*Source material*.

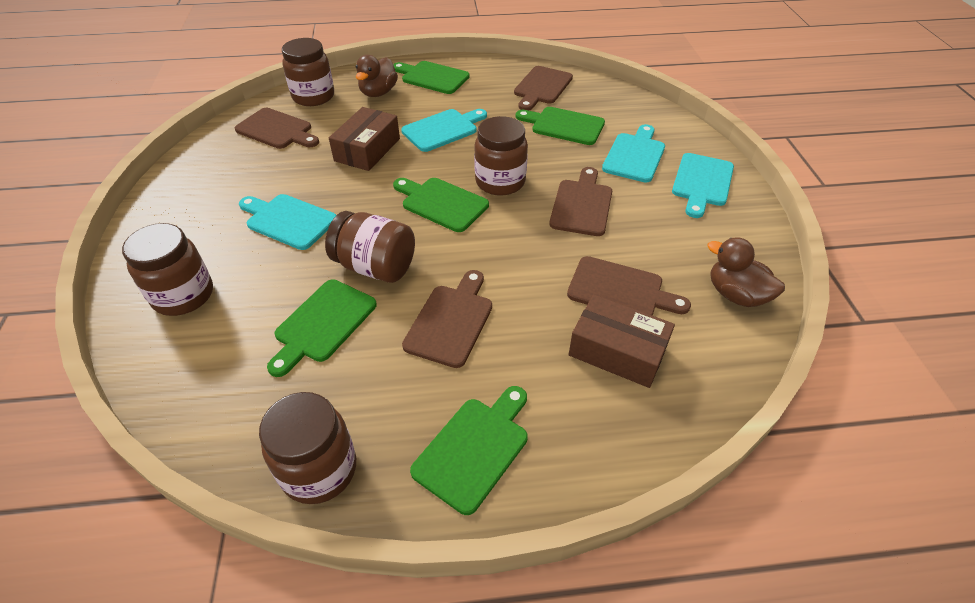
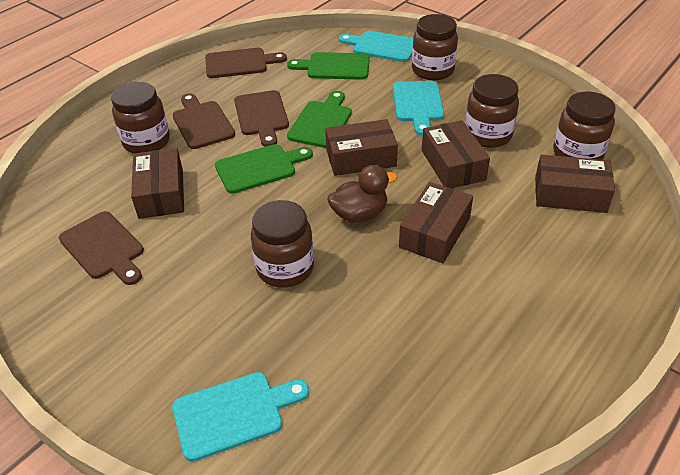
brown box: 2 -> 5
brown cutting board: 5 -> 4
brown duck: 2 -> 1
green cutting board: 5 -> 3
turquoise cutting board: 4 -> 3

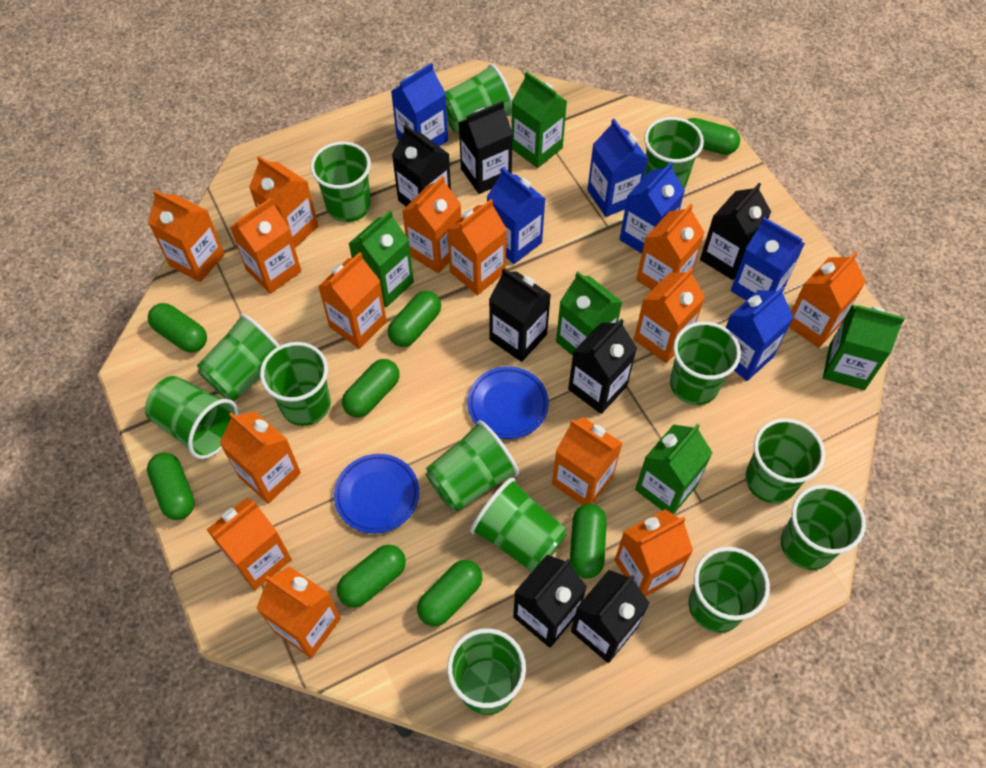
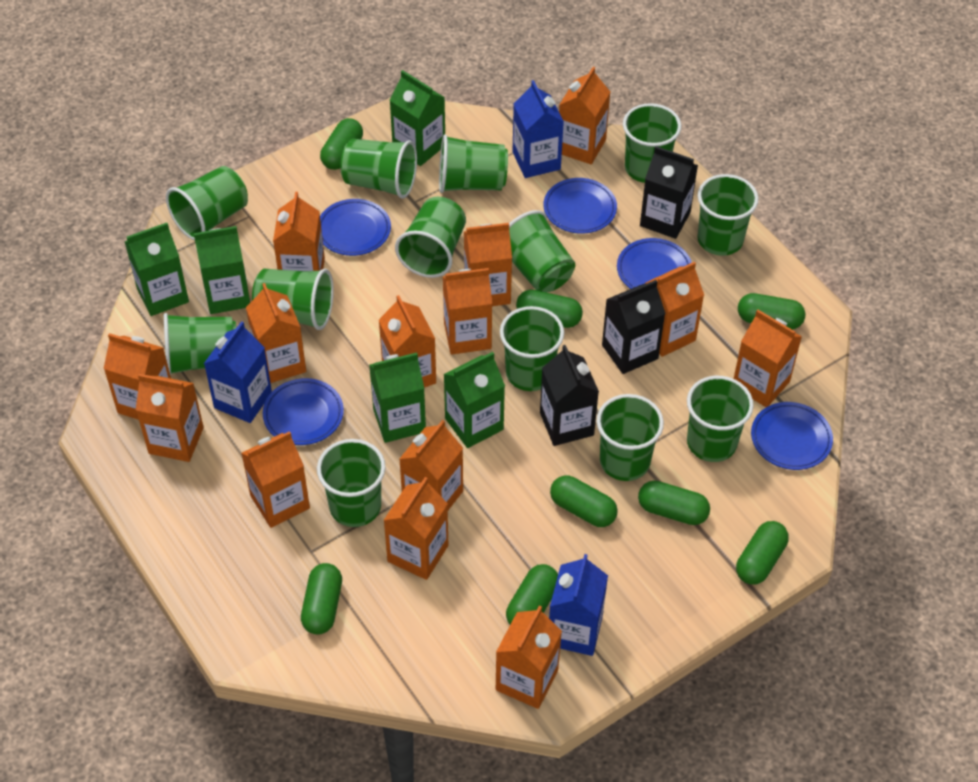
black carton: 7 -> 3
blue carton: 6 -> 3
blue plate: 2 -> 5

*Assignment*.
Please write out the lines above, beginning at the line with "brown duck: 2 -> 1" and ending at the last line of the records, exactly as they appear and without pictures.

*Exercise result*.
brown duck: 2 -> 1
green cutting board: 5 -> 3
turquoise cutting board: 4 -> 3

black carton: 7 -> 3
blue carton: 6 -> 3
blue plate: 2 -> 5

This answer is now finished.